- [Aim of the task]:
Copy the data exactly. Images are the one exception.

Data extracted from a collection
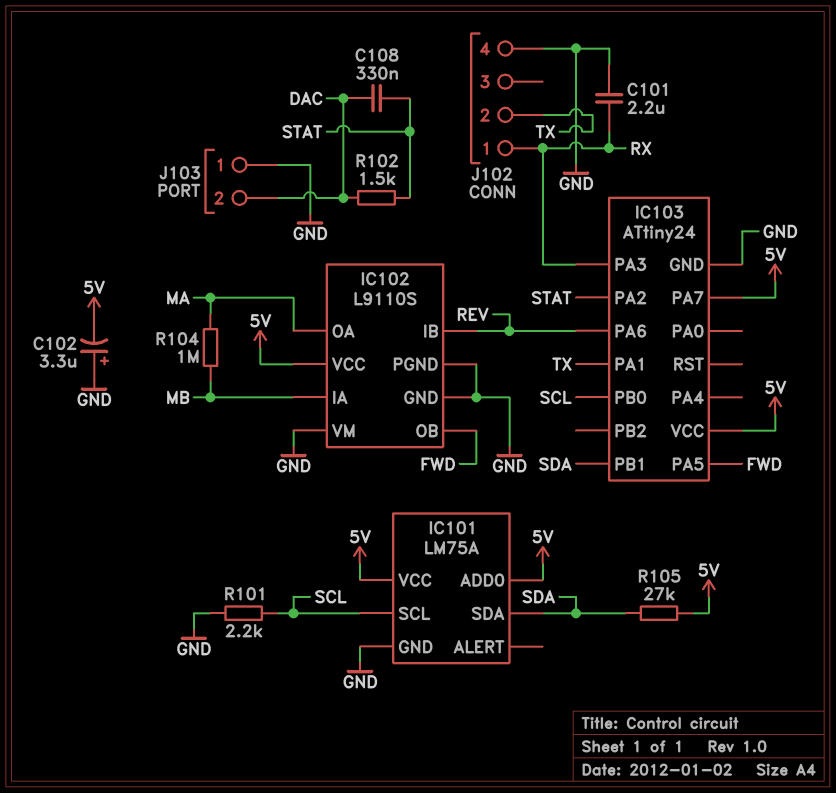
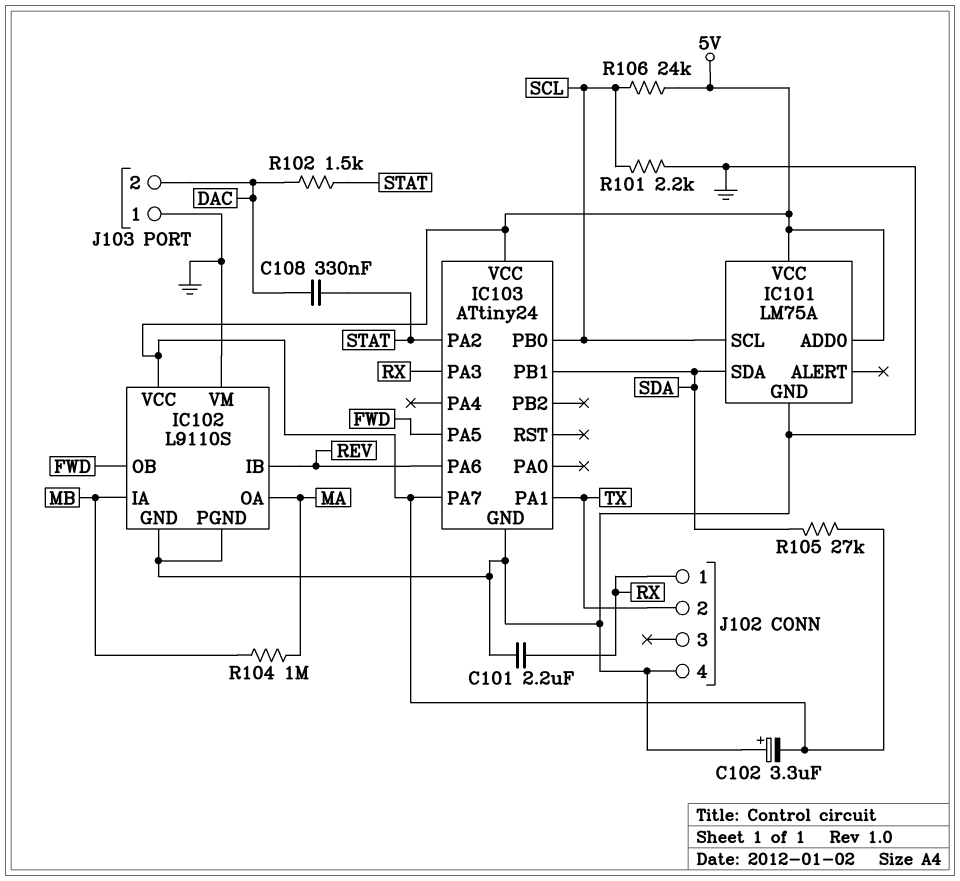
R106: none -> 24k (5V, SCL)

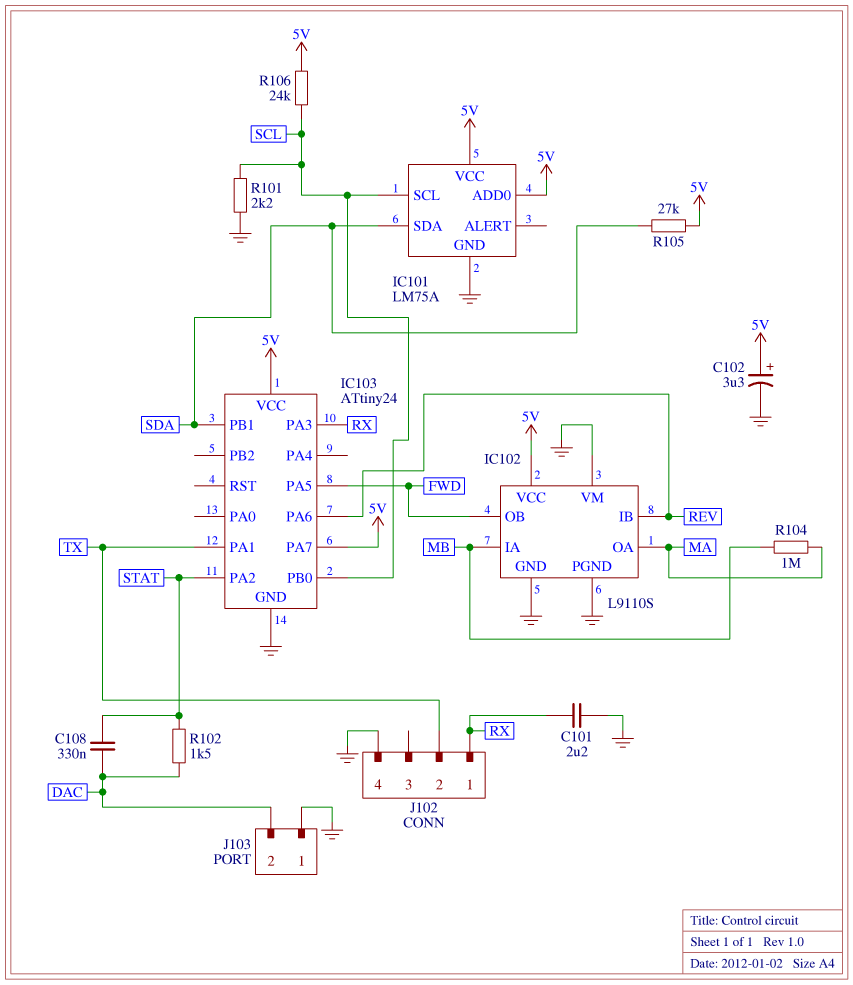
C102: 3.3uF (plus GND, minus 5V) -> 3.3uF (plus 5V, minus GND)

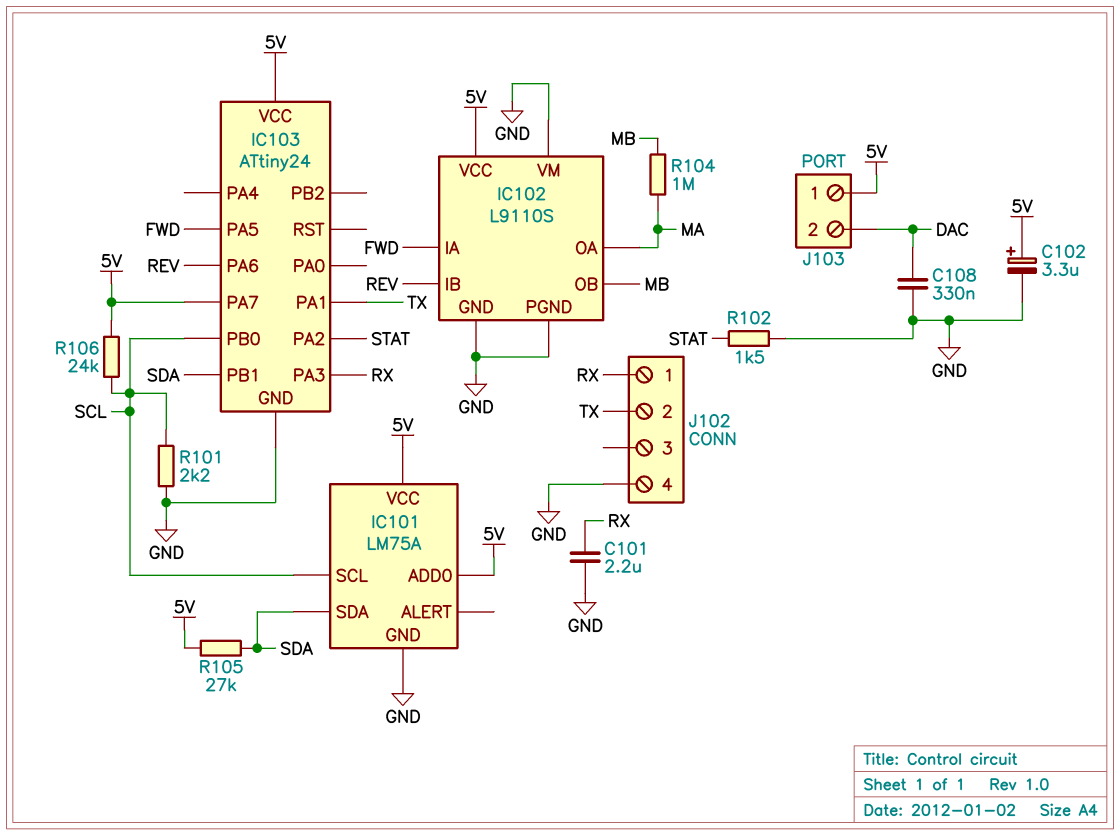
C108: 330nF (DAC, STAT) -> 330nF (DAC, GND)
IC102 pin IA: MB -> FWD
IC102 pin OB: FWD -> MB
J103 pin 1: GND -> 5V
R102: 1.5k (DAC, STAT) -> 1.5k (GND, STAT)

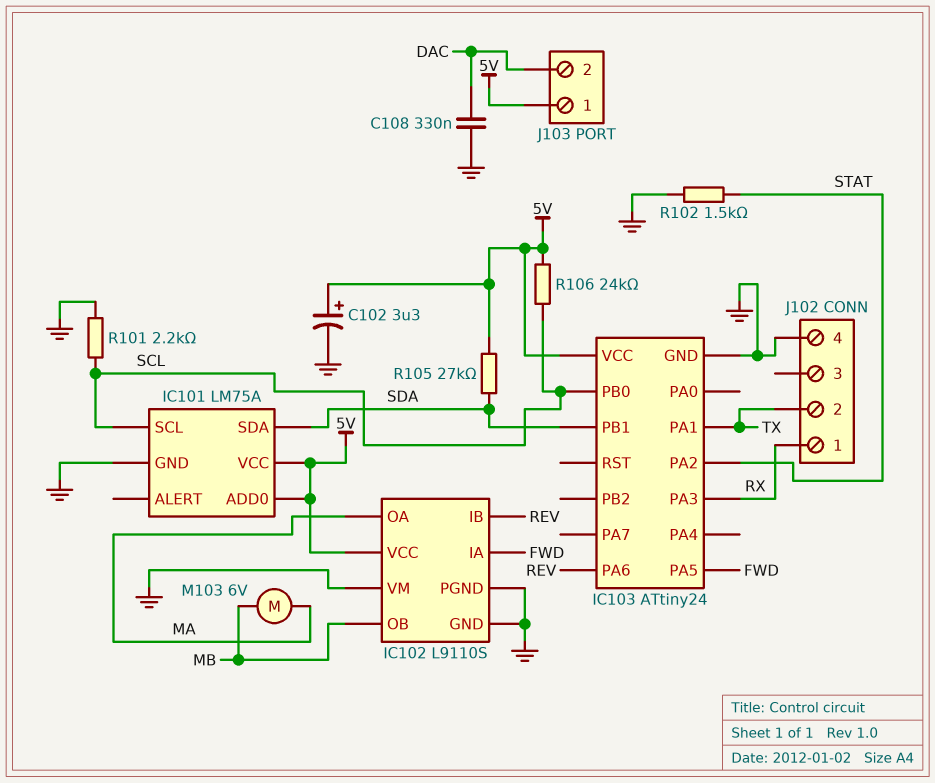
C101: 2.2uF (GND, RX) -> none
IC103 pin PA7: 5V -> none
M103: none -> motor 6V (MA, MB)
R104: 1M (MA, MB) -> none

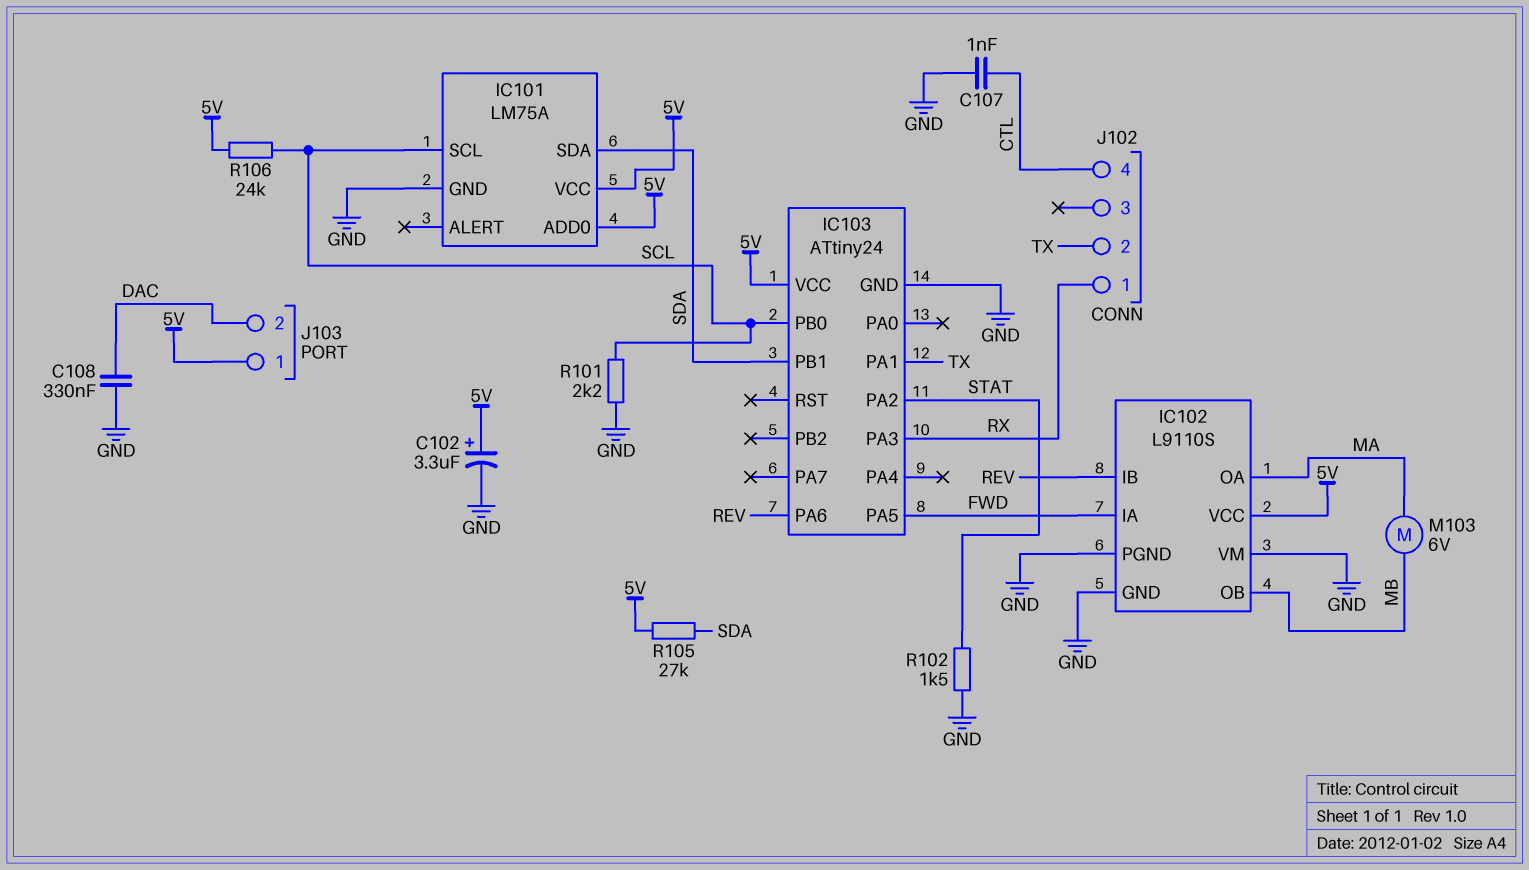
C107: none -> 1nF (CTL, GND)
J102 pin 4: GND -> CTL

- [Completed exercise]:
R106: none -> 24k (5V, SCL)

C102: 3.3uF (plus GND, minus 5V) -> 3.3uF (plus 5V, minus GND)

C108: 330nF (DAC, STAT) -> 330nF (DAC, GND)
IC102 pin IA: MB -> FWD
IC102 pin OB: FWD -> MB
J103 pin 1: GND -> 5V
R102: 1.5k (DAC, STAT) -> 1.5k (GND, STAT)

C101: 2.2uF (GND, RX) -> none
IC103 pin PA7: 5V -> none
M103: none -> motor 6V (MA, MB)
R104: 1M (MA, MB) -> none

C107: none -> 1nF (CTL, GND)
J102 pin 4: GND -> CTL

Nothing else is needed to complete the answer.